Collected data
*****
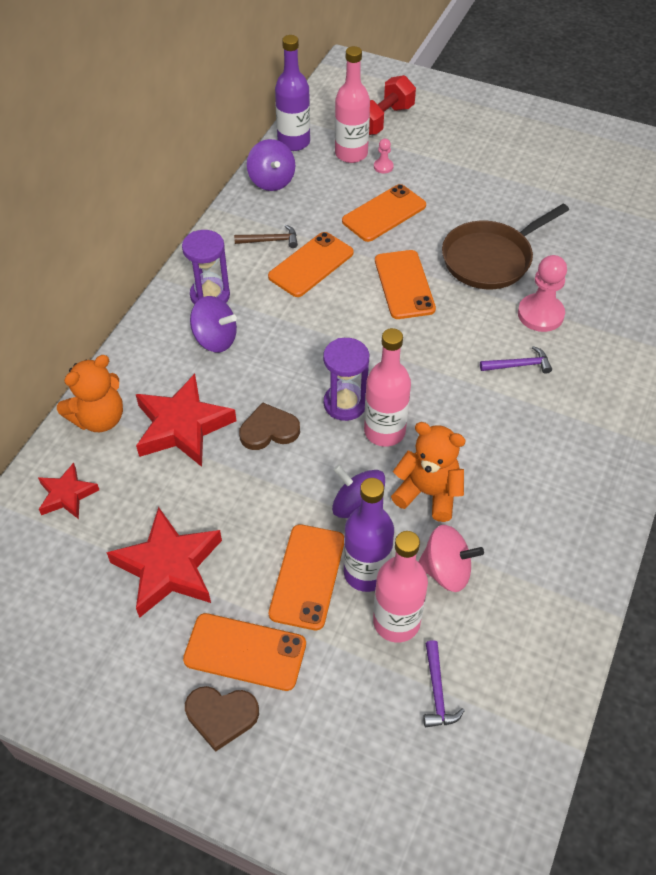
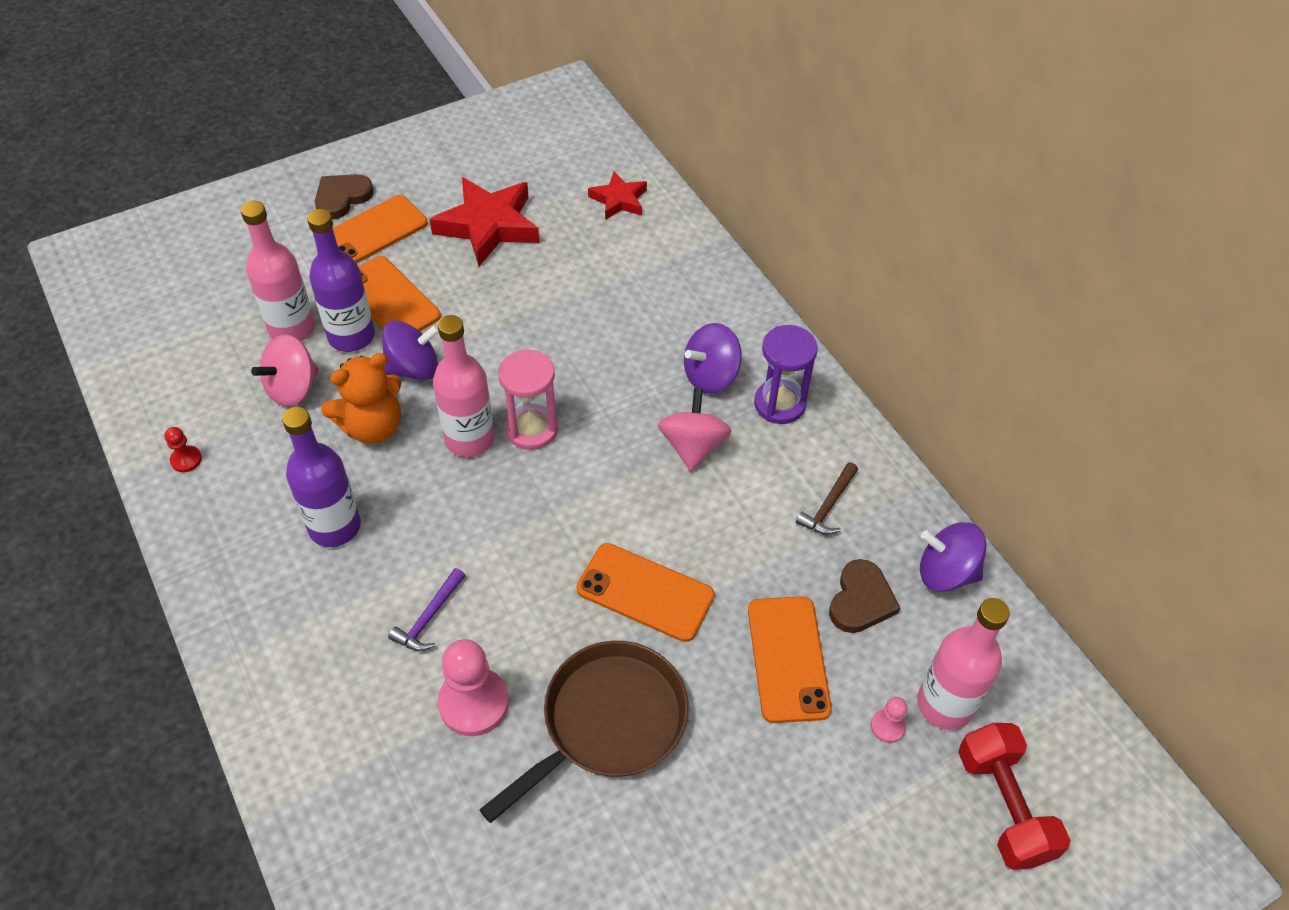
camera: 125 degrees right, 0 degrees up
(99, 418) = (684, 251): orange teddy bear -> none
(182, 426) = (621, 299): red star -> none
(269, 430) = (558, 355): brown heart -> brown heart (861, 600)
(282, 318) = (693, 446): none -> pink spinning top
(293, 142) = (1018, 649): purple bottle -> purple bottle (334, 526)
(311, 265) = (755, 521): orange phone -> none
(345, 404) = (532, 429): purple hourglass -> pink hourglass
(437, 692) = (216, 317): purple hammer -> none
(490, 259) = (608, 722): brown pan -> brown pan turned 45 degrees clockwise
(564, 585) = (186, 460): none -> red pawn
*****
→ Directions for this task
Looking at the entries above, say how many lines contain the word "purple". Nothing but the number is needed.

→ Result of this task
3